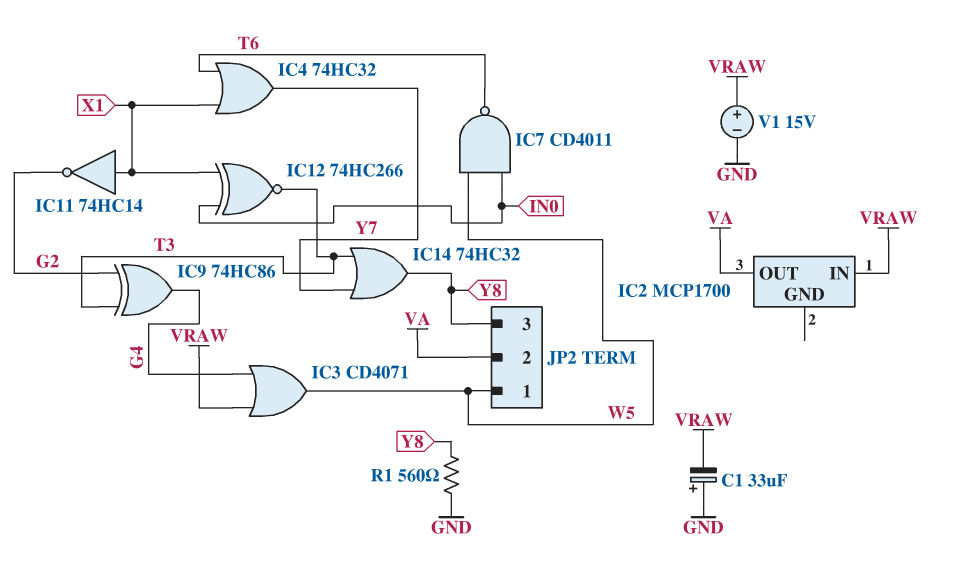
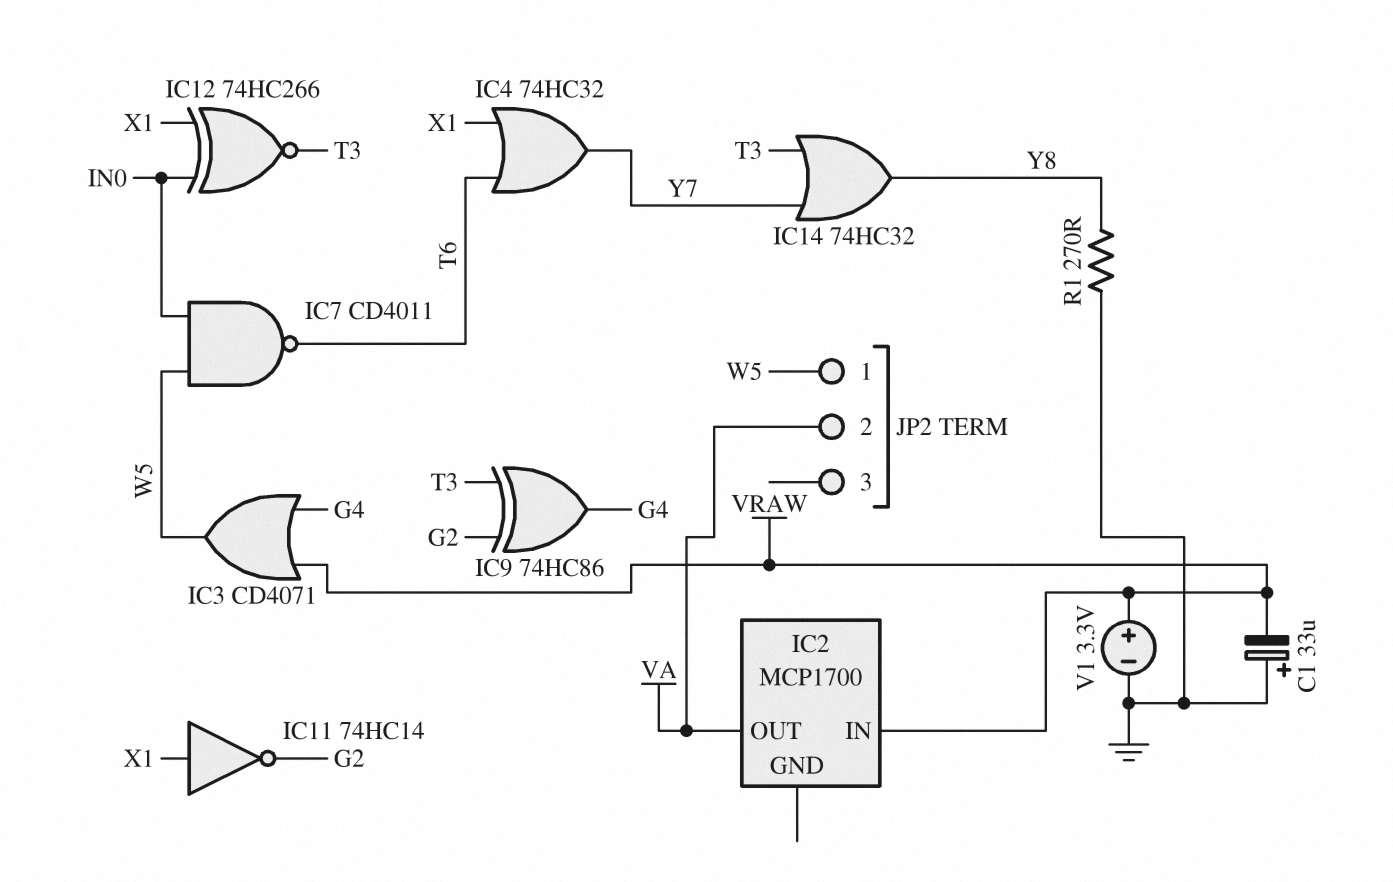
JP2 pin 3: Y8 -> none
R1: 560 (GND, Y8) -> 270 (GND, Y8)
V1: 15V (plus VRAW, minus GND) -> 3.3V (plus VRAW, minus GND)

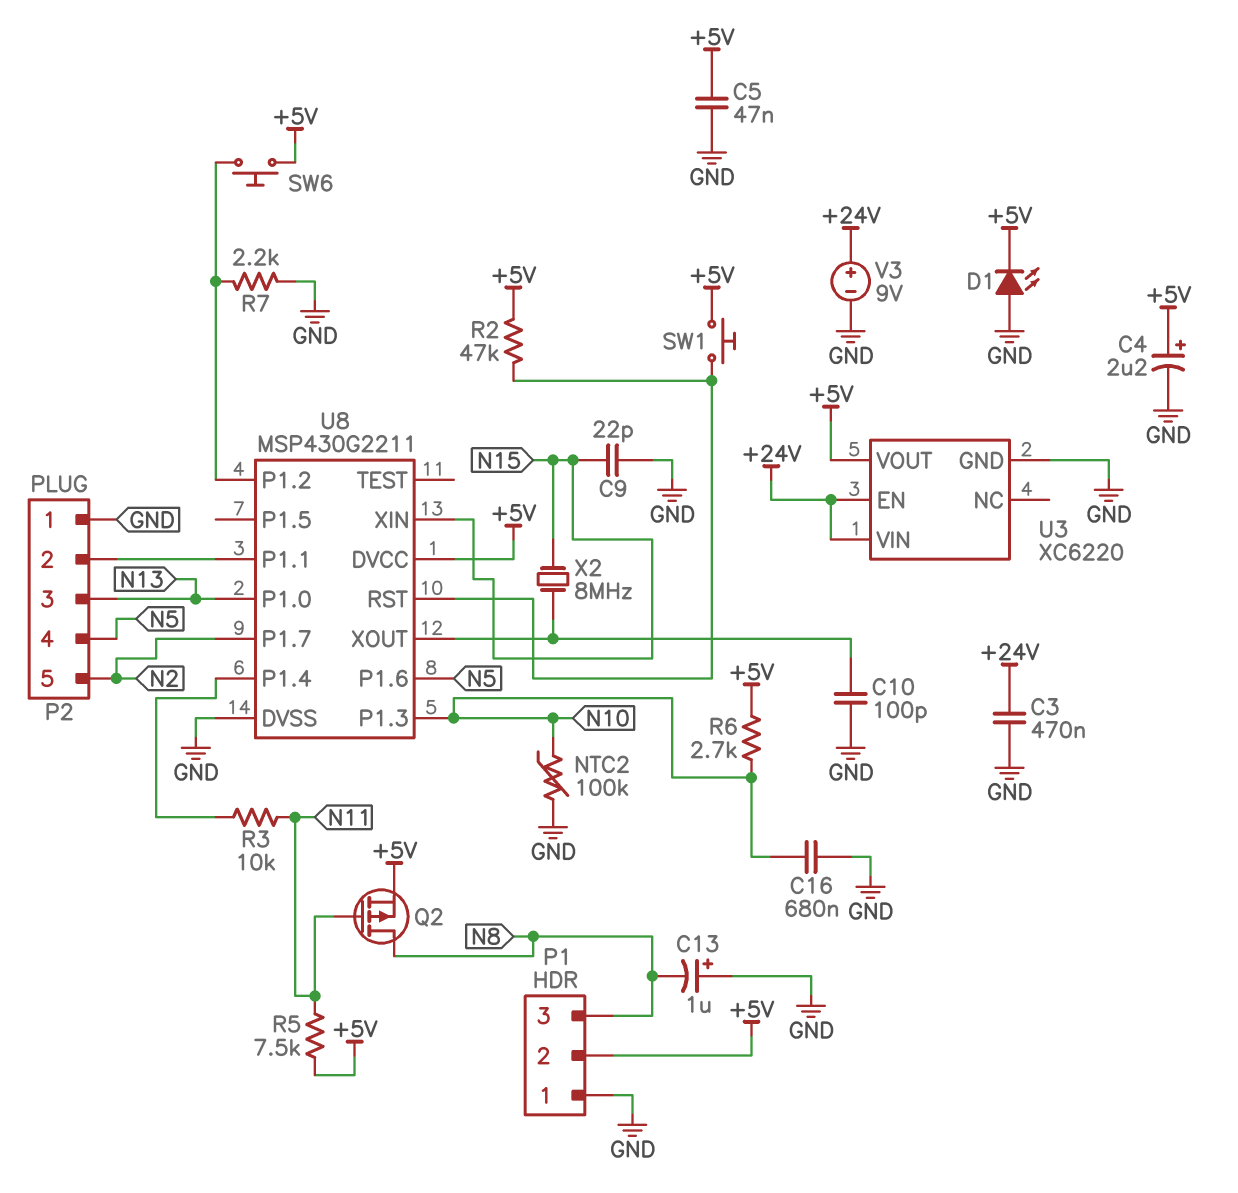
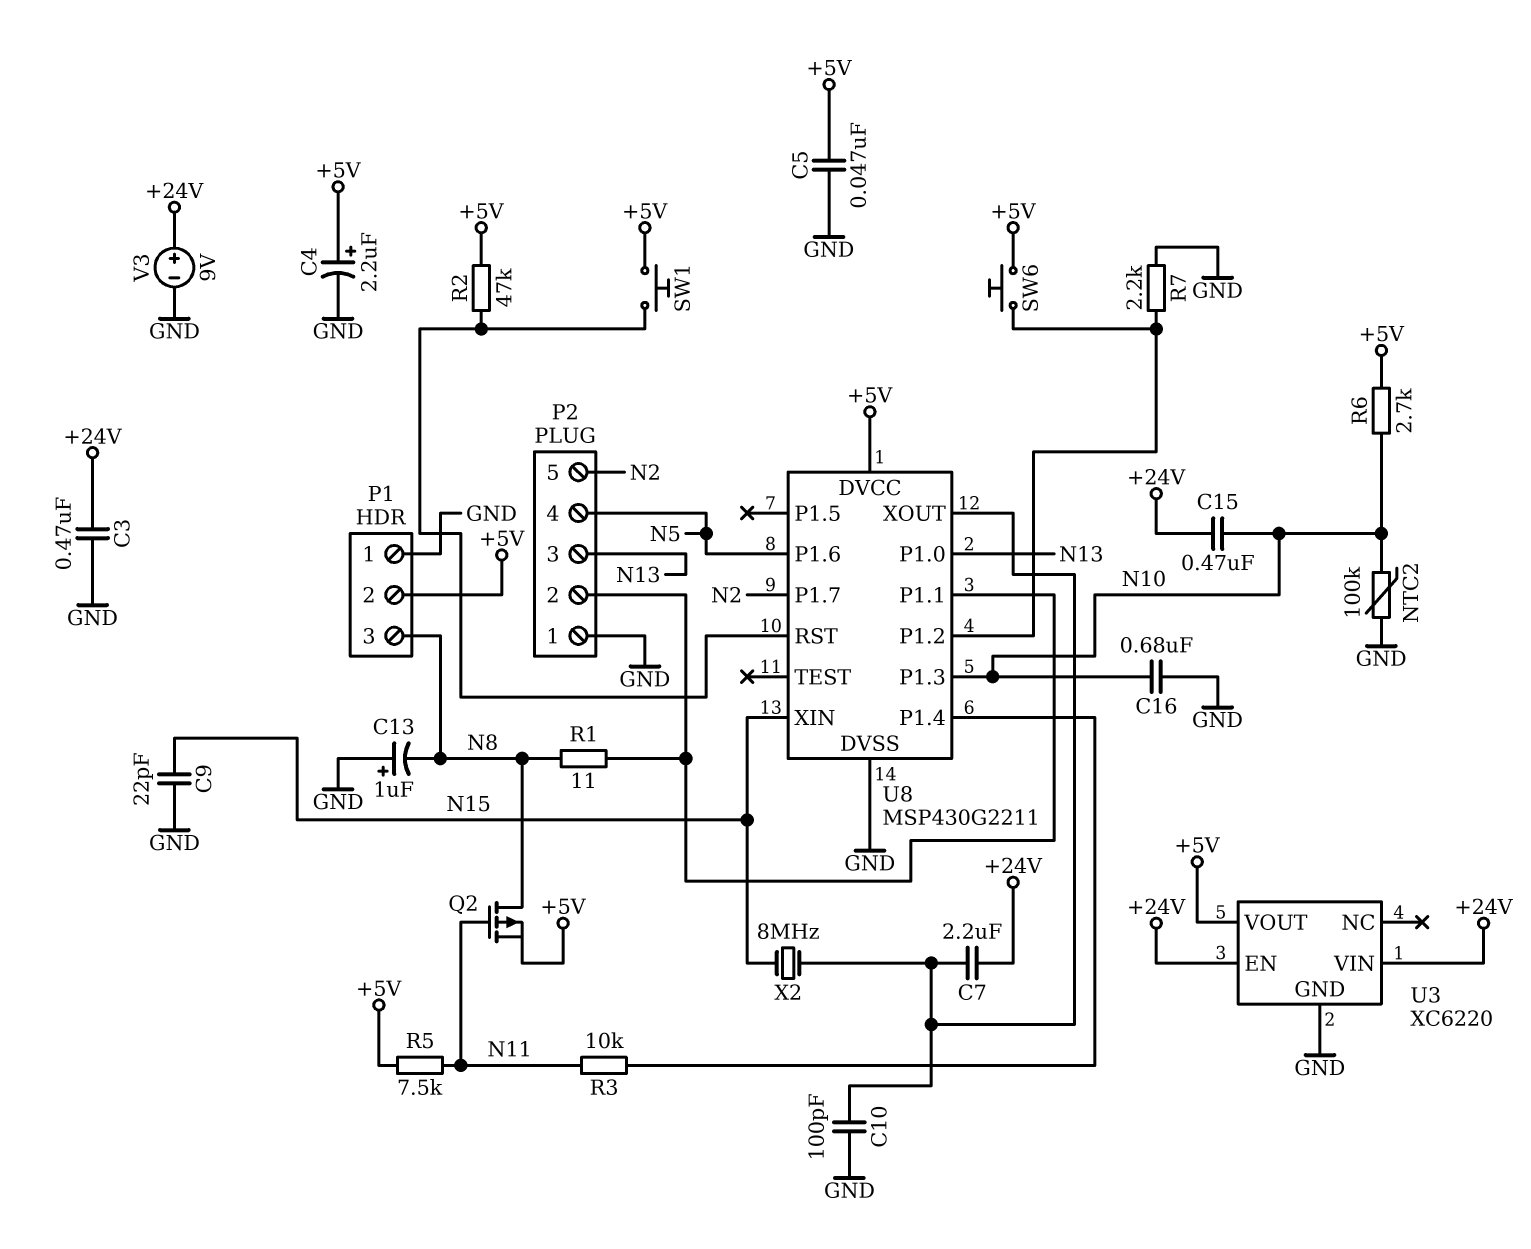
C7: none -> 2.2uF (+24V, U8/XOUT)
C15: none -> 470nF (+24V, N10)
D1: LED (A GND, K +5V) -> none
R1: none -> 11 (N8, P2/2)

WHAT THE TASK REQUIRES: An exact copy of every line from the one containing "C7: none -> 2.2uF (+24V, U8/XOUT)" through the last line of the entries is required; please add nothing.

EXERCISE SOLUTION:
C7: none -> 2.2uF (+24V, U8/XOUT)
C15: none -> 470nF (+24V, N10)
D1: LED (A GND, K +5V) -> none
R1: none -> 11 (N8, P2/2)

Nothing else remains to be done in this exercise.